§ **TASK MATERIAL**:

= = = =

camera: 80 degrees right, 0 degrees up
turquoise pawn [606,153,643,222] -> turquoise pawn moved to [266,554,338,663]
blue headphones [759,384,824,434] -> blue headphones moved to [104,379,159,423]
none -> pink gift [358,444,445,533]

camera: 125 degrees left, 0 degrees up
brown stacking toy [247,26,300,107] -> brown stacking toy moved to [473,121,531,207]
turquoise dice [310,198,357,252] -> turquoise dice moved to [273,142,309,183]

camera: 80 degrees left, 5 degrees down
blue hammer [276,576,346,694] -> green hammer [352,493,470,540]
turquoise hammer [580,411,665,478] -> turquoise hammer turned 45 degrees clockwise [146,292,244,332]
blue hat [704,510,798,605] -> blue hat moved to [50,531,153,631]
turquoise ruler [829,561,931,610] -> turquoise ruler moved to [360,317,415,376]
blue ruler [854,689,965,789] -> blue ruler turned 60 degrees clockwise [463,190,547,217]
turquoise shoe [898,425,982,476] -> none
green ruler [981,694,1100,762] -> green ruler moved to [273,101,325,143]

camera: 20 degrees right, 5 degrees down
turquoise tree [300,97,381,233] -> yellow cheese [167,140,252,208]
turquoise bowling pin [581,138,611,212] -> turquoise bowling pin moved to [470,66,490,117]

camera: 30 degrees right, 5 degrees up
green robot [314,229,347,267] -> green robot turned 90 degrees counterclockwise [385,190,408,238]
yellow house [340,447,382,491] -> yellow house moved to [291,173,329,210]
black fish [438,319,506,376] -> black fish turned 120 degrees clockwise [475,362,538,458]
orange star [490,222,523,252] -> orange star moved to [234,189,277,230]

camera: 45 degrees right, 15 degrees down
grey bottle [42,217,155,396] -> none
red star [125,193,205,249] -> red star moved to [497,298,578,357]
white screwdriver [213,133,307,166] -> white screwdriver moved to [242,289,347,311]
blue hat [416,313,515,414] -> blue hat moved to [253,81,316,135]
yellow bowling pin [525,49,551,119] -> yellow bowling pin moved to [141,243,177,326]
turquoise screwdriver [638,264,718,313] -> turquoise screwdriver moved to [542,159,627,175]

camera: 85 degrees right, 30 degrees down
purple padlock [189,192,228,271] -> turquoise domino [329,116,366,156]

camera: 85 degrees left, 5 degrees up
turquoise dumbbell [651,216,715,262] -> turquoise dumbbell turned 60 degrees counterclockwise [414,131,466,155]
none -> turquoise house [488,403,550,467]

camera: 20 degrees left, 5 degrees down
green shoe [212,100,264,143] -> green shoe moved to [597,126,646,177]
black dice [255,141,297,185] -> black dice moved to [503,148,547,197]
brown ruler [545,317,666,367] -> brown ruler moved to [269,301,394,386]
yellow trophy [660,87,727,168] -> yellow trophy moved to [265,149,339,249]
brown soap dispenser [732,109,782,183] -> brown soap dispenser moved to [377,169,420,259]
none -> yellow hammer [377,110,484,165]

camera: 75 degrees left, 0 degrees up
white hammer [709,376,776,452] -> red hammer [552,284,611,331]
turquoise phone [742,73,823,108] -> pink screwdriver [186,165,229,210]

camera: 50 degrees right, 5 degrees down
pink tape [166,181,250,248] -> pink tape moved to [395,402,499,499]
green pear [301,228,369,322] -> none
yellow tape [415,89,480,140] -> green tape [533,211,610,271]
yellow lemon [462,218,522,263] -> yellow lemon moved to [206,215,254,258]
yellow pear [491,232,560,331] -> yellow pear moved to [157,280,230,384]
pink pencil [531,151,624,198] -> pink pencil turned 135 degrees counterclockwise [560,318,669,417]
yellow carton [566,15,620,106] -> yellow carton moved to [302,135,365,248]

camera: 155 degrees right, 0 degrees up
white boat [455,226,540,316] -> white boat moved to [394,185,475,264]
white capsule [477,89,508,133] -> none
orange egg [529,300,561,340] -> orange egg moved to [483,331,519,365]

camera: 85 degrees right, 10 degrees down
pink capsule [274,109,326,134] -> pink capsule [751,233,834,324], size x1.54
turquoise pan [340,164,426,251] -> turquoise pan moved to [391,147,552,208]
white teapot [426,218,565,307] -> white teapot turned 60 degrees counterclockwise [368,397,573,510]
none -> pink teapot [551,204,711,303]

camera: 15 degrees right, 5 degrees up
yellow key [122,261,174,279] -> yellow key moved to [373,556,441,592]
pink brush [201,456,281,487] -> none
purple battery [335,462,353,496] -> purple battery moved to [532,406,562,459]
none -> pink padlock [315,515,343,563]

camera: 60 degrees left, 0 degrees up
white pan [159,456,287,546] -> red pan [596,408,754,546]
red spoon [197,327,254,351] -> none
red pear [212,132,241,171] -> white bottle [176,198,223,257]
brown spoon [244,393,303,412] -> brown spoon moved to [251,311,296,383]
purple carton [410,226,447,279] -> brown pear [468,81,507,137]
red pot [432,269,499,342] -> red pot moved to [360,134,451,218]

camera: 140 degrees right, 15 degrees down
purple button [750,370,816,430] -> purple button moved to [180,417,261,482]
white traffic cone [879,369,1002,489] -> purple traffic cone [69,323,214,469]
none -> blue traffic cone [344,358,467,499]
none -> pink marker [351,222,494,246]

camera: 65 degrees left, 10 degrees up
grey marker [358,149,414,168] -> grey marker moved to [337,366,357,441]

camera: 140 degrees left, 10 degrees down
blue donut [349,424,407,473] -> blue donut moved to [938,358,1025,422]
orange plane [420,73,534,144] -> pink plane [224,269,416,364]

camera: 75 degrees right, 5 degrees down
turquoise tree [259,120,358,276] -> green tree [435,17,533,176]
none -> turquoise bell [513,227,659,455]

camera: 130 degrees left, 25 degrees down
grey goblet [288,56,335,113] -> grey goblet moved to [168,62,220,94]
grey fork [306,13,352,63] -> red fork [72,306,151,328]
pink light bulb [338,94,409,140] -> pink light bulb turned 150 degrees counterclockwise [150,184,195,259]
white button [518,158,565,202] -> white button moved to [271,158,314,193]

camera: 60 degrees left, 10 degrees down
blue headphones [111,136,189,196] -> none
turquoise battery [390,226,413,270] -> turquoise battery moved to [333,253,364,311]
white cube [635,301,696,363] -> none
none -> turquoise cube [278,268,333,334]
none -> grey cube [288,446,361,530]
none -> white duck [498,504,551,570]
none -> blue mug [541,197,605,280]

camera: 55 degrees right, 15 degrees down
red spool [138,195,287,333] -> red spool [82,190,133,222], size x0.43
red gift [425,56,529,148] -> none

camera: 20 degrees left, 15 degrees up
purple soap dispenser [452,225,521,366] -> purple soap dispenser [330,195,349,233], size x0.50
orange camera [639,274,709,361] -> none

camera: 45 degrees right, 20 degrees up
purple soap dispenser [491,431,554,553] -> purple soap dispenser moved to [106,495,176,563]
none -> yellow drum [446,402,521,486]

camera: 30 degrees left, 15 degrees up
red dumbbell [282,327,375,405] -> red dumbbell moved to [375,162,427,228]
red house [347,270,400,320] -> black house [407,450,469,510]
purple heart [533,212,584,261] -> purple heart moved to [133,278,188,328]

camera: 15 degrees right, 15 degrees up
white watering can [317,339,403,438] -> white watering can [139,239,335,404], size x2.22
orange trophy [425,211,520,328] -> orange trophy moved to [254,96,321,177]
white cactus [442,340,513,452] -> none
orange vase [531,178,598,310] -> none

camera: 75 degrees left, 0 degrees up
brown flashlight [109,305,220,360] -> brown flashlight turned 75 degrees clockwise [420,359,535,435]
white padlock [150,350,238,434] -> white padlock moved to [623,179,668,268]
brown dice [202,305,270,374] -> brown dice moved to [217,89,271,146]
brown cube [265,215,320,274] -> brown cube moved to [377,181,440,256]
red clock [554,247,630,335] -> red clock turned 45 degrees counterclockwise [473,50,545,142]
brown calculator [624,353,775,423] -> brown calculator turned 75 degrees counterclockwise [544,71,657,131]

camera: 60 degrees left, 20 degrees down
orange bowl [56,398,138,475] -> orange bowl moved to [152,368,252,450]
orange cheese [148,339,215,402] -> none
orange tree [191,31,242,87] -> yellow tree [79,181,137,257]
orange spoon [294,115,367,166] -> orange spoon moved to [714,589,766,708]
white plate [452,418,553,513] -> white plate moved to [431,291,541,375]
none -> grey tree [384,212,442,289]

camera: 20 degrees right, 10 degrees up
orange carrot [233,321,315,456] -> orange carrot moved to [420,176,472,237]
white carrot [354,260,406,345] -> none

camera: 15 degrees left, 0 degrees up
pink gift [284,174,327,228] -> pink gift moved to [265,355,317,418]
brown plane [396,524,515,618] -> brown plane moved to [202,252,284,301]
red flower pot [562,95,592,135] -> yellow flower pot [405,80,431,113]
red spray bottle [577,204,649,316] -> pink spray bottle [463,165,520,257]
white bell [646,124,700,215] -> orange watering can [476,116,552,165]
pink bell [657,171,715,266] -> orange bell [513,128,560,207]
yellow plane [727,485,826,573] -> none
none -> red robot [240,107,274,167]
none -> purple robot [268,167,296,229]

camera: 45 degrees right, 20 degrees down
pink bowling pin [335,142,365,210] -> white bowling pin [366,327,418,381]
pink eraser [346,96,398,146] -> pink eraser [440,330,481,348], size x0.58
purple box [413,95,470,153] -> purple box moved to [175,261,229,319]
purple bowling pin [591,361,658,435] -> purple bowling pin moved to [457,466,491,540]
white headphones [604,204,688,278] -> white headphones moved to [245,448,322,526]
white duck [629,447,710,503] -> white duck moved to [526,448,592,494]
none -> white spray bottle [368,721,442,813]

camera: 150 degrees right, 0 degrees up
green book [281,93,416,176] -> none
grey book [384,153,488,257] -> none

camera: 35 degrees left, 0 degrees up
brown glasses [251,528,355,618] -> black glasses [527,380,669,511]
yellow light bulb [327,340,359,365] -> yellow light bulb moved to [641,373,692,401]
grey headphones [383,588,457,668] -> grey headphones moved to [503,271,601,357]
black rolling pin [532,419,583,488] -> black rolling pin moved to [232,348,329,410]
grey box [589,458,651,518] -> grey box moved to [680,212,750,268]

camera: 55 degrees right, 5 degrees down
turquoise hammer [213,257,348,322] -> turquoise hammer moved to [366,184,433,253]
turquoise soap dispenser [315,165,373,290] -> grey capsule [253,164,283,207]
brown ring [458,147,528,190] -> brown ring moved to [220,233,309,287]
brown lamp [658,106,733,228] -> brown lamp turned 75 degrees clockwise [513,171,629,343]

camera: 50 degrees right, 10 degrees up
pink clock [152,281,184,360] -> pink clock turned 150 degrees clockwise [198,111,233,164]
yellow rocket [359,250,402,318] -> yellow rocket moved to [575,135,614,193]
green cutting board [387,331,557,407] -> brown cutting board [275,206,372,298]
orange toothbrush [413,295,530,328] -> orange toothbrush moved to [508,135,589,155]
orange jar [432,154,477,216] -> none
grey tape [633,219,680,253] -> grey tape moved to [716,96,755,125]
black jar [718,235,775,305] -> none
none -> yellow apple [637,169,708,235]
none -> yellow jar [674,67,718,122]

= = = =

§ **TASK DETAILS**: Please say how many lines in the records above contain the word "tape", giving the number alone.

§ **WRITTEN SOLUTION**: 3